Data to process:
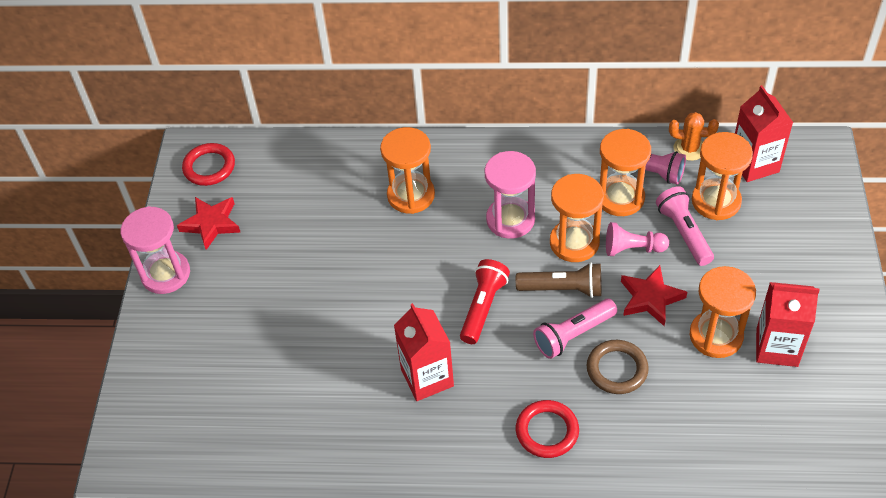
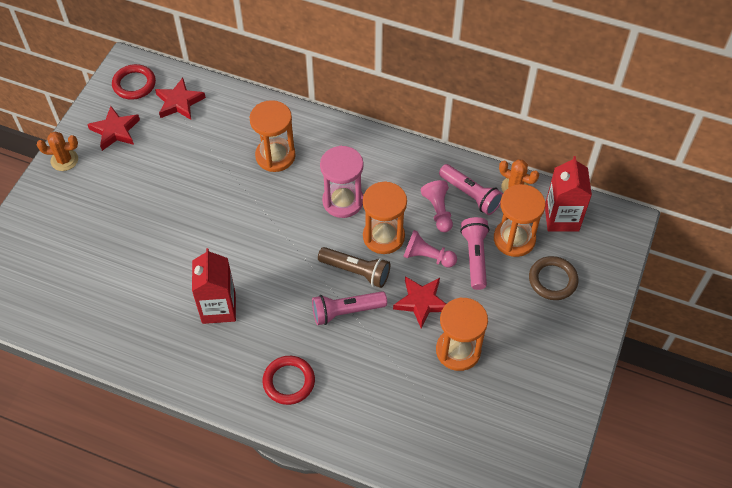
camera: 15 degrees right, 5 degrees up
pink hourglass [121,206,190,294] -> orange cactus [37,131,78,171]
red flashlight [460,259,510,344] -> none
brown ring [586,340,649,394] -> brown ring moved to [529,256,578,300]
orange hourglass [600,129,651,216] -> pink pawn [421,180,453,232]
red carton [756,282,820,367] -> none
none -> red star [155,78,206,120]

---

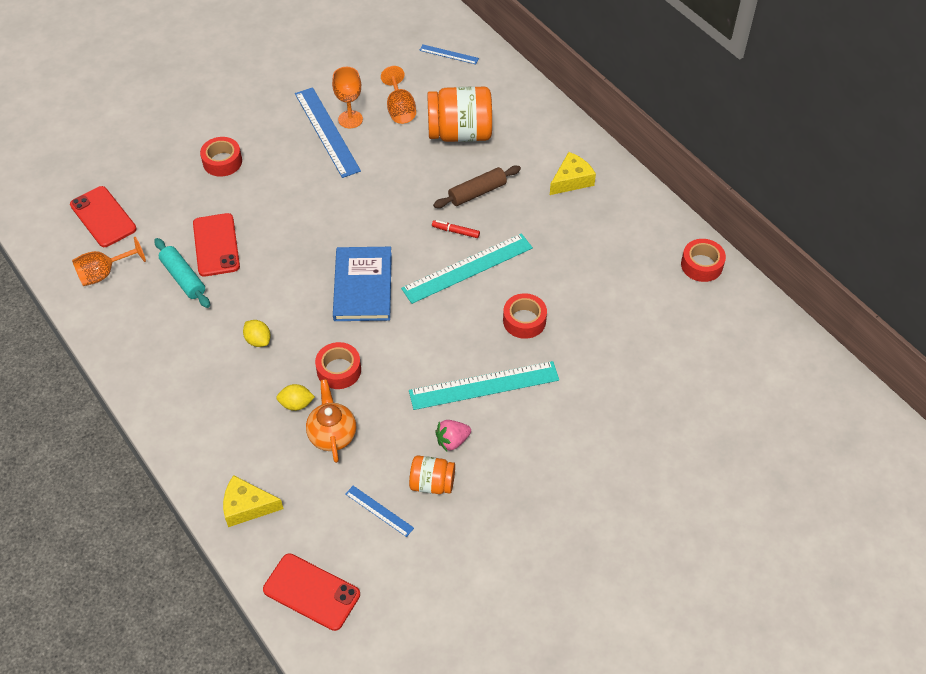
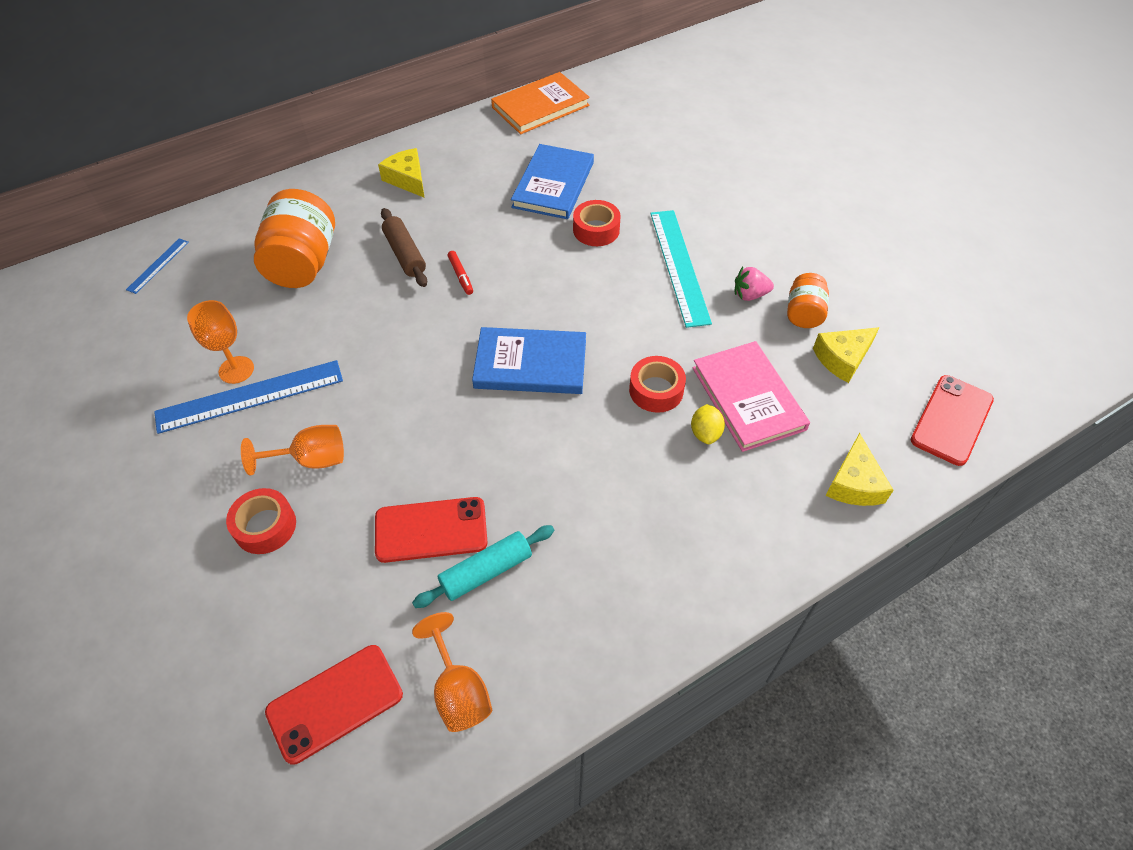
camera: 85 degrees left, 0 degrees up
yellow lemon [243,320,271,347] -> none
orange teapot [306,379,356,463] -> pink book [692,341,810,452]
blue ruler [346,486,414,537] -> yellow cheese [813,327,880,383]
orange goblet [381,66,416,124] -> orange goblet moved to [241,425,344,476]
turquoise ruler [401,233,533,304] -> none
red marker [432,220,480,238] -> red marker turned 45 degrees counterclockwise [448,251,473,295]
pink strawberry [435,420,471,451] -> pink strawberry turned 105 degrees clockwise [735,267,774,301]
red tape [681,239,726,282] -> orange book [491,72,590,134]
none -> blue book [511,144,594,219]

Task directions: Copy out, word for word, the part of the entries above that begins at the line with "camera: 15 degrees right, 5 degrees up" and ends at the line with "red carton [756,282,820,367] -> none", including both.

Result:
camera: 15 degrees right, 5 degrees up
pink hourglass [121,206,190,294] -> orange cactus [37,131,78,171]
red flashlight [460,259,510,344] -> none
brown ring [586,340,649,394] -> brown ring moved to [529,256,578,300]
orange hourglass [600,129,651,216] -> pink pawn [421,180,453,232]
red carton [756,282,820,367] -> none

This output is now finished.